GIVEN INFORMATION ->
◆ ◆ ◆ ◆ ◆

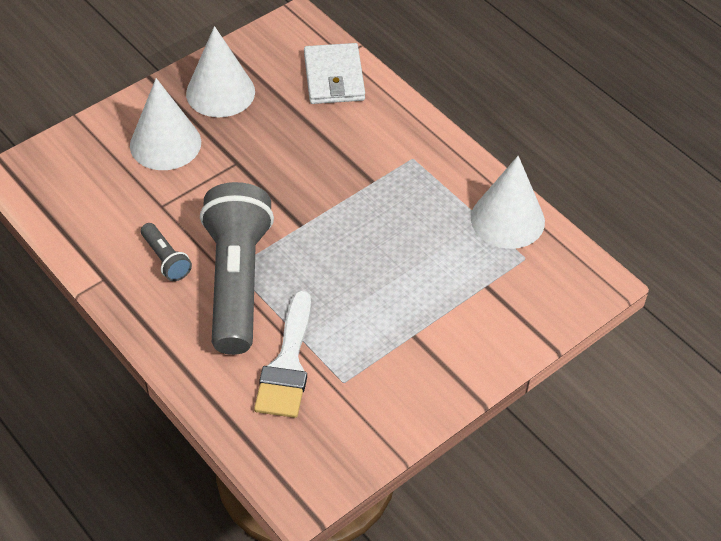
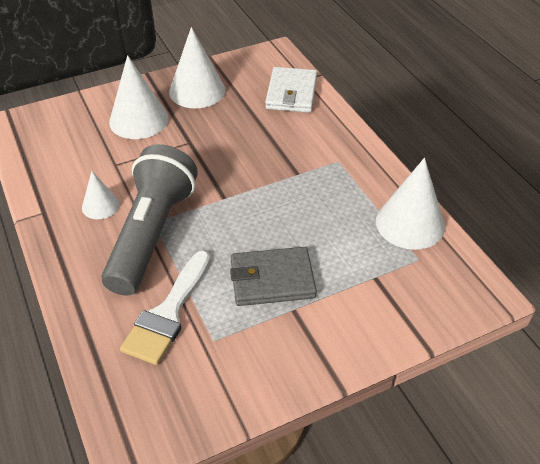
camera: 15 degrees right, 5 degrees down
grey flashlight [141,223,192,281] -> white cone [82,171,120,219]
none -> grey wallet [230,247,317,306]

◆ ◆ ◆ ◆ ◆

TASK DIRECTIONS -> Every line of the material must be returned exactly; leave the images out.

SOLUTION TO THE EXERCISE ->
camera: 15 degrees right, 5 degrees down
grey flashlight [141,223,192,281] -> white cone [82,171,120,219]
none -> grey wallet [230,247,317,306]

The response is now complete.